WHAT THIS TASK INVOLVES>
Could you print the listing below line for line, without any changes and without the pictures?

[Stored data entries]

::::

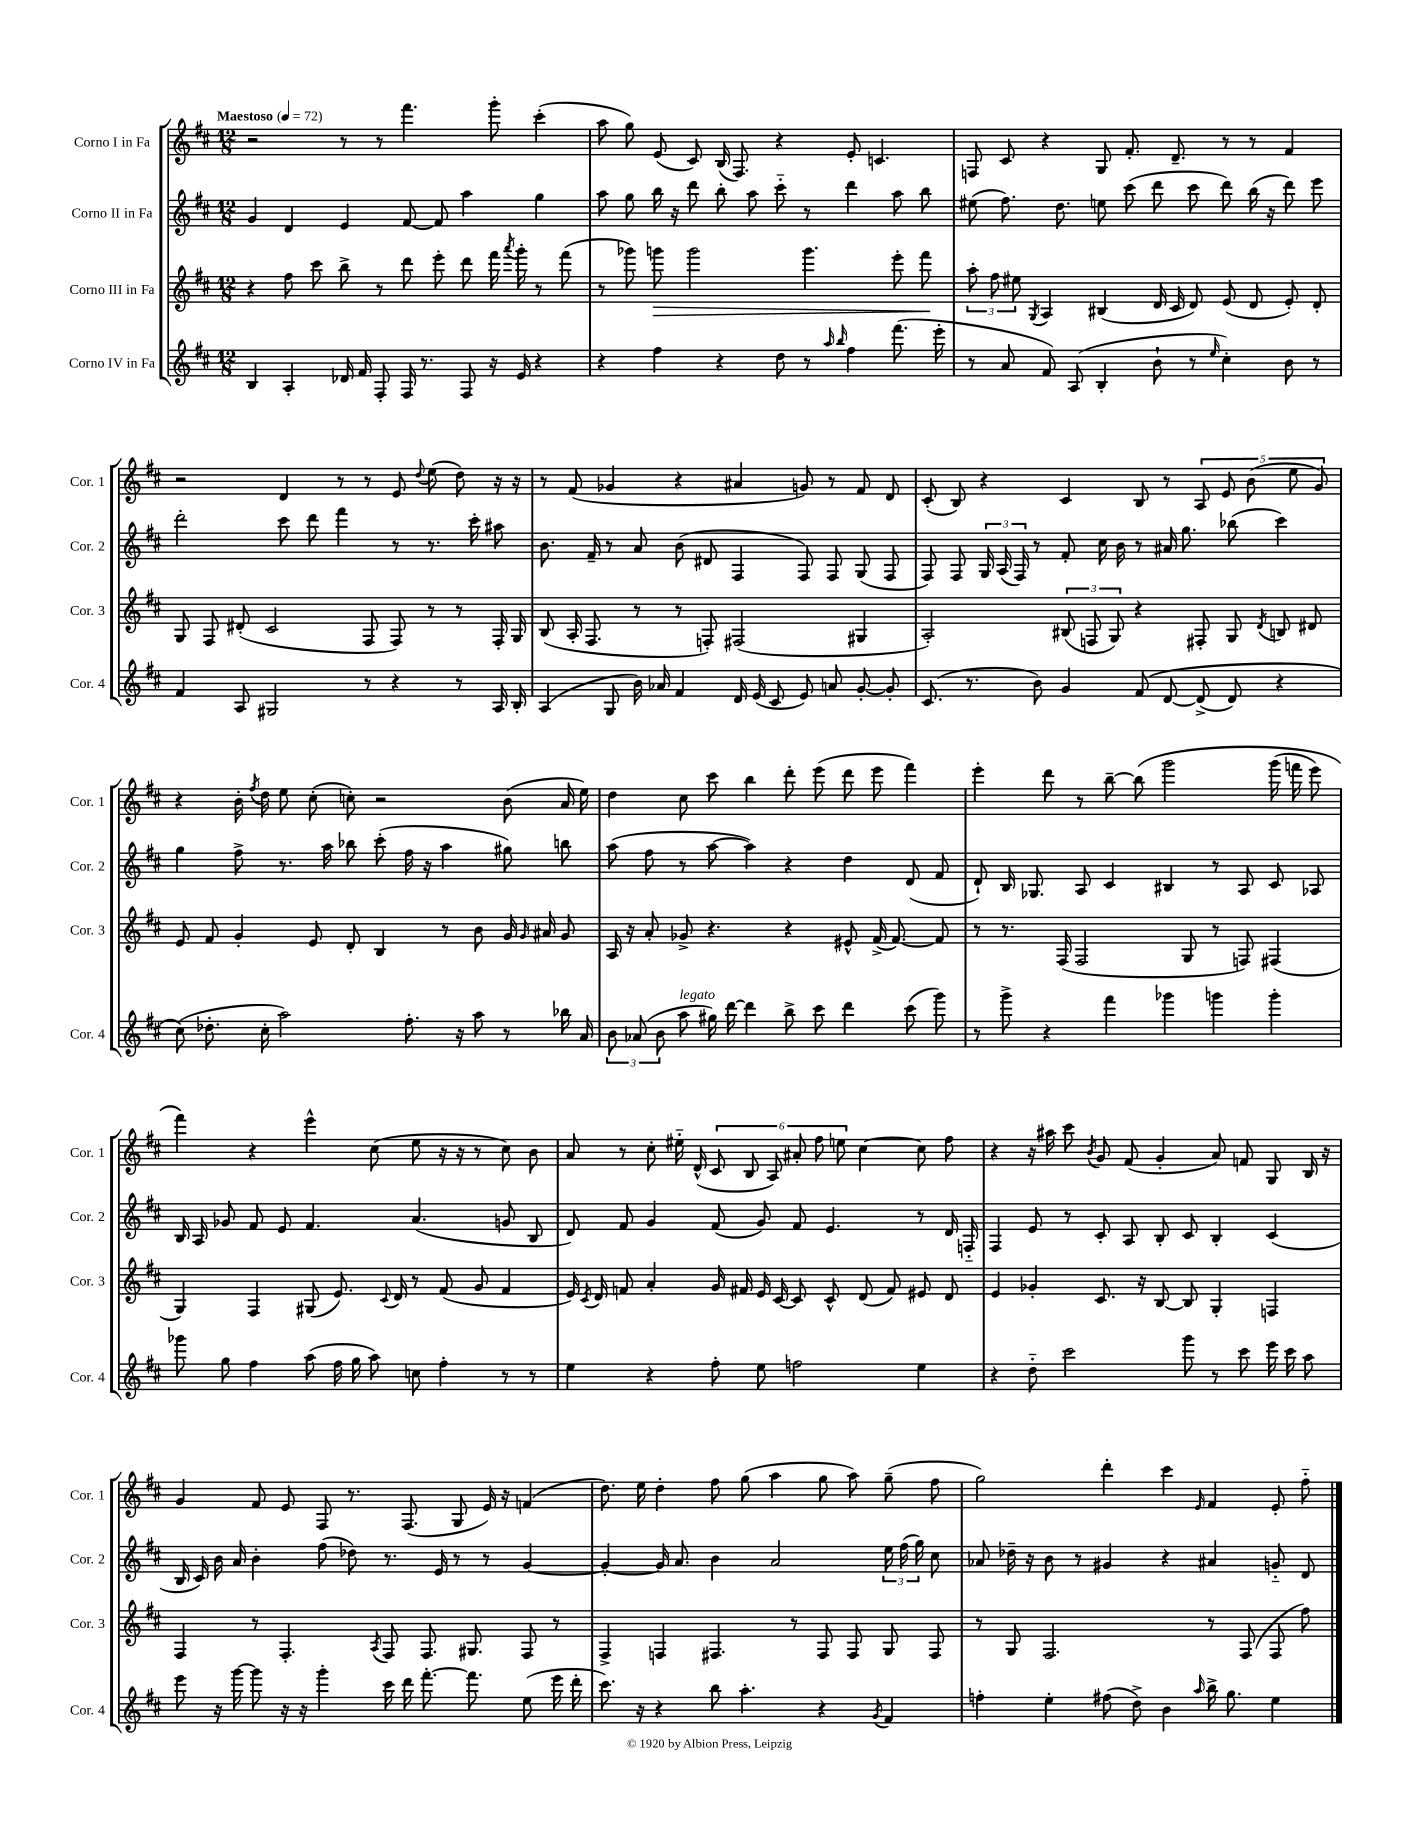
<<
\new StaffGroup <<
\new Staff = "s0" \with { instrumentName = "Corno I in Fa" shortInstrumentName = "Cor. 1" } {
    \clef treble \key d \major \numericTimeSignature \time 12/8 \tempo "Maestoso" 4 = 72
    \autoBeamOff r2 r8 r8 fis'''4. g'''8-. cis'''4-.( |
    a''8 g''8) e'8( cis'8) b16( fis8.) r4 e'8-. c'4. |
    f8 cis'8 r4 g8 fis'8.-. d'8.-- r8 r8 fis'4 |
    r2 d'4 r8 r8 e'8 \appoggiatura { d''8 } e''8( d''8) r16 r16 |
    r8 fis'8( ges'4 r4 ais'4 g'8) r8 fis'8 d'8 |
    cis'8-.( b8) r4 cis'4 b8 r8 \tuplet 5/4 { a8 e'8 b'8( e''8 g'8) } |
    r4 b'16-. \acciaccatura { fis''8 } d''16 e''8 cis''8-.( c''8-.) r2 b'8( a'16 e''16) |
    d''4 cis''8 cis'''8 b''4 d'''8-. e'''8( d'''8 e'''8 fis'''4) |
    e'''4-. d'''8 r8 b''8~-- b''8\( g'''2 g'''16( f'''16 e'''8) |
    fis'''4\) r4 e'''4-^ cis''8( e''8 r16 r16 r8 cis''8) b'8 |
    a'8 r8 cis''8-. eis''16-_ d'16-^( \tuplet 6/4 { cis'8 b8 a8) ais'8-. fis''8 e''8 } cis''4~ cis''8 fis''8 |
    r4 r16 ais''16 cis'''8 \acciaccatura { b'8 } g'8 fis'8( g'4-. a'8) f'8 g8 b16 r16 |
    g'4 fis'8 e'8 fis8 r8. fis8.( g8 e'16) r16 f'4( |
    d''8.) e''16 d''4-. fis''8 g''8( a''4 g''8 a''8) g''8--( fis''8 |
    g''2) d'''4-. cis'''4 \grace { e'16 } fis'4 e'8-. fis''8-_ \bar "|." |
}
\new Staff = "s1" \with { instrumentName = "Corno II in Fa" shortInstrumentName = "Cor. 2" } {
    \clef treble \key d \major \numericTimeSignature \time 12/8
    \autoBeamOff g'4 d'4 e'4 fis'8~ fis'8 a''4 g''4 |
    a''8 g''8 b''16 r16 d'''8 b''8-. a''8 cis'''8-_ r8 d'''4 a''8 b''8 |
    eis''8( fis''8.) d''8. e''8 cis'''8( d'''8 cis'''8 d'''8) b''16( r16 d'''8) e'''8 |
    d'''2-. cis'''8 d'''8 fis'''4 r8 r8. cis'''16-. ais''8 |
    b'8. fis'16-- r8 a'8 b'8( dis'8 fis4 fis8) fis8 g8( fis8 |
    fis8) fis8 \tuplet 3/2 { g16 a16( fis16) } r8 fis'8-. cis''16 b'16 r8 ais'16 g''8. bes''8( cis'''4) |
    g''4 fis''8-> r8. a''16 bes''8 cis'''8-.( fis''16 r16 a''4 gis''8) b''8 |
    a''8( fis''8 r8 a''8~ a''4) r4 d''4 d'8( fis'8 |
    d'8-!) b16 ges8. a8 cis'4 bis4 r8 a8 cis'8 aes8 |
    b16 a16 ges'8 fis'8 e'8 fis'4. a'4.( g'8 b8 |
    d'8) fis'8 g'4 fis'8( g'8) fis'8 e'4. r8 d'16 f16-_ |
    fis4 e'8 r8 cis'8-. a8 b8-. cis'8 b4-. cis'4( |
    b16 cis'16) b'16 a'16 b'4-. fis''8( des''8) r8. e'16 r8 r8 g'4~ |
    g'4~-. g'16 a'8. b'4 a'2 \tuplet 3/2 { e''16 fis''16( g''16) } cis''8 |
    aes'8 des''16-- r16 b'8 r8 gis'4 r4 ais'4 g'8-_ d'8 \bar "|." |
}
\new Staff = "s2" \with { instrumentName = "Corno III in Fa" shortInstrumentName = "Cor. 3" } {
    \clef treble \key d \major \numericTimeSignature \time 12/8
    \autoBeamOff r4 fis''8 cis'''8 b''8-> r8 d'''8 e'''8-. d'''8 fis'''16 \acciaccatura { a'''8 } g'''16-. r8 fis'''8( |
    r8 ges'''8) g'''8\> g'''2 g'''4. e'''8-. fis'''8\! |
    \tuplet 3/2 { a''8-. fis''8 eis''8 } \acciaccatura { g8 } a4 bis4( d'16 cis'16 d'8) e'8( d'8 e'8-.) d'8-. |
    g8 fis8 dis'8-.( cis'2 fis8 fis8) r8 r8 fis16-. g16 |
    b8( a16-. fis8. r8 r8 f8-.) fis2( gis4 |
    a2-.) \tuplet 3/2 { bis8( f8 g8) } r4 fis8-. g8 \acciaccatura { d'8 } b8 dis'8 |
    e'8 fis'8 g'4-. e'8 d'8-. b4 r8 b'8 g'16 \grace { g'16 } ais'16 g'8 |
    a16 r16 a'8-. ges'8-> r4. r4 eis'8-^ fis'16->( fis'8.~) fis'8 |
    r8 r8. fis16( fis2 g8 r8 f8) fis4( |
    g4) fis4 gis8( e'8.) \appoggiatura { cis'8 } d'16 r8 fis'8( g'8 fis'4 |
    e'16) \acciaccatura { cis'8 } d'16 f'8 a'4-. g'16 fis'16 e'16 cis'16~ cis'8 cis'8-^ d'8( fis'8) eis'8 d'8 |
    e'4 ges'4-. cis'8. r16 b8~ b8 g4-. f4 |
    fis4 r8 fis4.-. \acciaccatura { a8 } fis8 fis8. gis8. fis8 r8 |
    fis4-> f4 fis4. r8 fis8 fis8 g8 fis8 |
    r8 g8 fis2. r8 fis8( fis8 fis''8) \bar "|." |
}
\new Staff = "s3" \with { instrumentName = "Corno IV in Fa" shortInstrumentName = "Cor. 4" } {
    \clef treble \key d \major \numericTimeSignature \time 12/8
    \autoBeamOff b4 a4-. des'16 fis'16 fis8-. fis16 r8. fis8 r16 e'16 r4 |
    r4 fis''4 r4 d''8 r8 \grace { a''16 b''16 } fis''4 fis'''8.( e'''16-. |
    r8 a'8 fis'8) a8( b4-. b'8-! r8 \grace { e''16 } cis''4-.) b'8 r8 |
    fis'4 a8 gis2 r8 r4 r8 a16 b16-. |
    a4( g8 b'16) aes'16 fis'4 d'16 e'16( cis'8 e'8) a'8 g'8~-. g'8-. |
    cis'8.( r8. b'8) g'4 fis'8\( d'8~ d'8->( d'8) r4 |
    cis''8(\) des''8.-. cis''16-. a''2) fis''8.-. r16 a''8 r8 bes''16 a'16 |
    \tuplet 3/2 { b'8 aes'8( b'8 } a''8^\markup { \italic "legato" } gis''16) d'''16~ d'''4 b''8-> cis'''8 d'''4 cis'''8( g'''8) |
    r8 g'''8-> r4 fis'''4 ges'''4 g'''4 g'''4-. |
    ges'''8 g''8 fis''4 a''8( fis''16 g''16 a''8) c''8 fis''4-. r8 r8 |
    e''4 r4 fis''8-. e''8 f''2 e''4 |
    r4 d''8-_ cis'''2 g'''8 r8 cis'''8 e'''16 cis'''16 a''8 |
    e'''8 r16 g'''16~ g'''8 r16 r16 g'''4-. cis'''16 d'''16 fis'''8.~-. fis'''8. e''8( e'''16 d'''16-. |
    cis'''8.) r16 r4 b''8 a''4.-. r4 \acciaccatura { g'8 } fis'4 |
    f''4-. e''4-. fis''8( d''8->) b'4 \grace { a''16 } b''16-> g''8. e''4 \bar "|." |
}
>>
>>
\layout { \context { \Score \remove "Bar_number_engraver" } }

::::

THE REPLY>
<<
\new StaffGroup <<
\new Staff = "s0" \with { instrumentName = "Corno I in Fa" shortInstrumentName = "Cor. 1" } {
    \clef treble \key d \major \numericTimeSignature \time 12/8 \tempo "Maestoso" 4 = 72
    \autoBeamOff r2 r8 r8 fis'''4. g'''8-. cis'''4-.( |
    a''8 g''8) e'8( cis'8) b16( fis8.) r4 e'8-. c'4. |
    f8 cis'8 r4 g8 fis'8.-. d'8.-- r8 r8 fis'4 |
    r2 d'4 r8 r8 e'8 \appoggiatura { d''8 } e''8( d''8) r16 r16 |
    r8 fis'8( ges'4 r4 ais'4 g'8) r8 fis'8 d'8 |
    cis'8-.( b8) r4 cis'4 b8 r8 \tuplet 5/4 { a8 e'8 b'8( e''8 g'8) } |
    r4 b'16-. \acciaccatura { fis''8 } d''16 e''8 cis''8-.( c''8-.) r2 b'8( a'16 e''16) |
    d''4 cis''8 cis'''8 b''4 d'''8-. e'''8( d'''8 e'''8 fis'''4) |
    e'''4-. d'''8 r8 b''8~-- b''8\( g'''2 g'''16( f'''16 e'''8) |
    fis'''4\) r4 e'''4-^ cis''8( e''8 r16 r16 r8 cis''8) b'8 |
    a'8 r8 cis''8-. eis''16-_ d'16-^( \tuplet 6/4 { cis'8 b8 a8) ais'8-. fis''8 e''8 } cis''4~ cis''8 fis''8 |
    r4 r16 ais''16 cis'''8 \acciaccatura { b'8 } g'8 fis'8( g'4-. a'8) f'8 g8 b16 r16 |
    g'4 fis'8 e'8 fis8 r8. fis8.( g8 e'16) r16 f'4( |
    d''8.) e''16 d''4-. fis''8 g''8( a''4 g''8 a''8) g''8--( fis''8 |
    g''2) d'''4-. cis'''4 \grace { e'16 } fis'4 e'8-. fis''8-_ \bar "|." |
}
\new Staff = "s1" \with { instrumentName = "Corno II in Fa" shortInstrumentName = "Cor. 2" } {
    \clef treble \key d \major \numericTimeSignature \time 12/8
    \autoBeamOff g'4 d'4 e'4 fis'8~ fis'8 a''4 g''4 |
    a''8 g''8 b''16 r16 d'''8 b''8-. a''8 cis'''8-_ r8 d'''4 a''8 b''8 |
    eis''8( fis''8.) d''8. e''8 cis'''8( d'''8 cis'''8 d'''8) b''16( r16 d'''8) e'''8 |
    d'''2-. cis'''8 d'''8 fis'''4 r8 r8. cis'''16-. ais''8 |
    b'8. fis'16-- r8 a'8 b'8( dis'8 fis4 fis8) fis8 g8( fis8 |
    fis8) fis8 \tuplet 3/2 { g16 a16( fis16) } r8 fis'8-. cis''16 b'16 r8 ais'16 g''8. bes''8( cis'''4) |
    g''4 fis''8-> r8. a''16 bes''8 cis'''8-.( fis''16 r16 a''4 gis''8) b''8 |
    a''8( fis''8 r8 a''8~ a''4) r4 d''4 d'8( fis'8 |
    d'8-!) b16 ges8. a8 cis'4 bis4 r8 a8 cis'8 aes8 |
    b16 a16 ges'8 fis'8 e'8 fis'4. a'4.( g'8 b8 |
    d'8) fis'8 g'4 fis'8( g'8) fis'8 e'4. r8 d'16 f16-_ |
    fis4 e'8 r8 cis'8-. a8 b8-. cis'8 b4-. cis'4( |
    b16 cis'16) b'16 a'16 b'4-. fis''8( des''8) r8. e'16 r8 r8 g'4~ |
    g'4~-. g'16 a'8. b'4 a'2 \tuplet 3/2 { e''16 fis''16( g''16) } cis''8 |
    aes'8 des''16-- r16 b'8 r8 gis'4 r4 ais'4 g'8-_ d'8 \bar "|." |
}
\new Staff = "s2" \with { instrumentName = "Corno III in Fa" shortInstrumentName = "Cor. 3" } {
    \clef treble \key d \major \numericTimeSignature \time 12/8
    \autoBeamOff r4 fis''8 cis'''8 b''8-> r8 d'''8 e'''8-. d'''8 fis'''16 \acciaccatura { a'''8 } g'''16-. r8 fis'''8( |
    r8 ges'''8) g'''8\> g'''2 g'''4. e'''8-. fis'''8\! |
    \tuplet 3/2 { a''8-. fis''8 eis''8 } \acciaccatura { g8 } a4 bis4( d'16 cis'16 d'8) e'8( d'8 e'8-.) d'8-. |
    g8 fis8 dis'8-.( cis'2 fis8 fis8) r8 r8 fis16-. g16 |
    b8( a16-. fis8. r8 r8 f8-.) fis2( gis4 |
    a2-.) \tuplet 3/2 { bis8( f8 g8) } r4 fis8-. g8 \acciaccatura { d'8 } b8 dis'8 |
    e'8 fis'8 g'4-. e'8 d'8-. b4 r8 b'8 g'16 \grace { g'16 } ais'16 g'8 |
    a16 r16 a'8-. ges'8-> r4. r4 eis'8-^ fis'16->( fis'8.~) fis'8 |
    r8 r8. fis16( fis2 g8 r8 f8) fis4( |
    g4) fis4 gis8( e'8.) \appoggiatura { cis'8 } d'16 r8 fis'8( g'8 fis'4 |
    e'16) \acciaccatura { cis'8 } d'16 f'8 a'4-. g'16 fis'16 e'16 cis'16~ cis'8 cis'8-^ d'8( fis'8) eis'8 d'8 |
    e'4 ges'4-. cis'8. r16 b8~ b8 g4-. f4 |
    fis4 r8 fis4.-. \acciaccatura { a8 } fis8 fis8. gis8. fis8 r8 |
    fis4-> f4 fis4. r8 fis8 fis8 g8 fis8 |
    r8 g8 fis2. r8 fis8( fis8 fis''8) \bar "|." |
}
\new Staff = "s3" \with { instrumentName = "Corno IV in Fa" shortInstrumentName = "Cor. 4" } {
    \clef treble \key d \major \numericTimeSignature \time 12/8
    \autoBeamOff b4 a4-. des'16 fis'16 fis8-. fis16 r8. fis8 r16 e'16 r4 |
    r4 fis''4 r4 d''8 r8 \grace { a''16 b''16 } fis''4 fis'''8.( e'''16-. |
    r8 a'8 fis'8) a8( b4-. b'8-! r8 \grace { e''16 } cis''4-.) b'8 r8 |
    fis'4 a8 gis2 r8 r4 r8 a16 b16-. |
    a4( g8 b'16) aes'16 fis'4 d'16 e'16( cis'8 e'8) a'8 g'8~-. g'8-. |
    cis'8.( r8. b'8) g'4 fis'8\( d'8~ d'8->( d'8) r4 |
    cis''8(\) des''8.-. cis''16-. a''2) fis''8.-. r16 a''8 r8 bes''16 a'16 |
    \tuplet 3/2 { b'8 aes'8( b'8 } a''8^\markup { \italic "legato" } gis''16) d'''16~ d'''4 b''8-> cis'''8 d'''4 cis'''8( g'''8) |
    r8 g'''8-> r4 fis'''4 ges'''4 g'''4 g'''4-. |
    ges'''8 g''8 fis''4 a''8( fis''16 g''16 a''8) c''8 fis''4-. r8 r8 |
    e''4 r4 fis''8-. e''8 f''2 e''4 |
    r4 d''8-_ cis'''2 g'''8 r8 cis'''8 e'''16 cis'''16 a''8 |
    e'''8 r16 g'''16~ g'''8 r16 r16 g'''4-. cis'''16 d'''16 fis'''8.~-. fis'''8. e''8( e'''16 d'''16-. |
    cis'''8.) r16 r4 b''8 a''4.-. r4 \acciaccatura { g'8 } fis'4 |
    f''4-. e''4-. fis''8( d''8->) b'4 \grace { a''16 } b''16-> g''8. e''4 \bar "|." |
}
>>
>>
\layout { \context { \Score \remove "Bar_number_engraver" } }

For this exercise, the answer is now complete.